*Working data:*
***

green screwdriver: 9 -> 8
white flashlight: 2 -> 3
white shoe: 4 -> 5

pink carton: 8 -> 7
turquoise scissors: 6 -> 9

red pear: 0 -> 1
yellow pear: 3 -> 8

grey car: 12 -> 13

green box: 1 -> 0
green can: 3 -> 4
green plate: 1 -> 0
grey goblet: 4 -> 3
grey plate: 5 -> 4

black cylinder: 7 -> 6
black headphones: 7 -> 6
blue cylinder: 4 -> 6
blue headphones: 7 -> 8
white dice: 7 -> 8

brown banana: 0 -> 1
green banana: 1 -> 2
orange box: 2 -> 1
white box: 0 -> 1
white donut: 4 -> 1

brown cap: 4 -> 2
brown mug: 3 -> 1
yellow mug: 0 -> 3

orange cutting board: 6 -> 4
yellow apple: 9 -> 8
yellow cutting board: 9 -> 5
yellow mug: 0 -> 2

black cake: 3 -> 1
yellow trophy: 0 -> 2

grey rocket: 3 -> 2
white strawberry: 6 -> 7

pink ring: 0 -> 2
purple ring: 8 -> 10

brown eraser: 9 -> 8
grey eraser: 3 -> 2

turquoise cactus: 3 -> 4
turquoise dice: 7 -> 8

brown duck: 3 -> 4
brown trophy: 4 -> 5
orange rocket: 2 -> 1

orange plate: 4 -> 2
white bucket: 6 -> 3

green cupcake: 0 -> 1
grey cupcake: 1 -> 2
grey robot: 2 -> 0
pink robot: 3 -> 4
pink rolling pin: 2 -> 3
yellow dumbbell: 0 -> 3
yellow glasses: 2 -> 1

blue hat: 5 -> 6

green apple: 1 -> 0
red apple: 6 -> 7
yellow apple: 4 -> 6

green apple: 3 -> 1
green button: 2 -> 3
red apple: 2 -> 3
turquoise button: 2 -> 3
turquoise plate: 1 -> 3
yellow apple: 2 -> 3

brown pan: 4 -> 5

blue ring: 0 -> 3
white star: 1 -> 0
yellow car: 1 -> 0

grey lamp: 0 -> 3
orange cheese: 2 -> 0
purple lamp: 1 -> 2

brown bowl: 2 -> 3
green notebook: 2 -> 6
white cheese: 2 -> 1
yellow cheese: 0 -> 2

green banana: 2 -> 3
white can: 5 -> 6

***

*Task directions:* Word for word, write out the entire listing once more.

*Your solution:*
green screwdriver: 9 -> 8
white flashlight: 2 -> 3
white shoe: 4 -> 5

pink carton: 8 -> 7
turquoise scissors: 6 -> 9

red pear: 0 -> 1
yellow pear: 3 -> 8

grey car: 12 -> 13

green box: 1 -> 0
green can: 3 -> 4
green plate: 1 -> 0
grey goblet: 4 -> 3
grey plate: 5 -> 4

black cylinder: 7 -> 6
black headphones: 7 -> 6
blue cylinder: 4 -> 6
blue headphones: 7 -> 8
white dice: 7 -> 8

brown banana: 0 -> 1
green banana: 1 -> 2
orange box: 2 -> 1
white box: 0 -> 1
white donut: 4 -> 1

brown cap: 4 -> 2
brown mug: 3 -> 1
yellow mug: 0 -> 3

orange cutting board: 6 -> 4
yellow apple: 9 -> 8
yellow cutting board: 9 -> 5
yellow mug: 0 -> 2

black cake: 3 -> 1
yellow trophy: 0 -> 2

grey rocket: 3 -> 2
white strawberry: 6 -> 7

pink ring: 0 -> 2
purple ring: 8 -> 10

brown eraser: 9 -> 8
grey eraser: 3 -> 2

turquoise cactus: 3 -> 4
turquoise dice: 7 -> 8

brown duck: 3 -> 4
brown trophy: 4 -> 5
orange rocket: 2 -> 1

orange plate: 4 -> 2
white bucket: 6 -> 3

green cupcake: 0 -> 1
grey cupcake: 1 -> 2
grey robot: 2 -> 0
pink robot: 3 -> 4
pink rolling pin: 2 -> 3
yellow dumbbell: 0 -> 3
yellow glasses: 2 -> 1

blue hat: 5 -> 6

green apple: 1 -> 0
red apple: 6 -> 7
yellow apple: 4 -> 6

green apple: 3 -> 1
green button: 2 -> 3
red apple: 2 -> 3
turquoise button: 2 -> 3
turquoise plate: 1 -> 3
yellow apple: 2 -> 3

brown pan: 4 -> 5

blue ring: 0 -> 3
white star: 1 -> 0
yellow car: 1 -> 0

grey lamp: 0 -> 3
orange cheese: 2 -> 0
purple lamp: 1 -> 2

brown bowl: 2 -> 3
green notebook: 2 -> 6
white cheese: 2 -> 1
yellow cheese: 0 -> 2

green banana: 2 -> 3
white can: 5 -> 6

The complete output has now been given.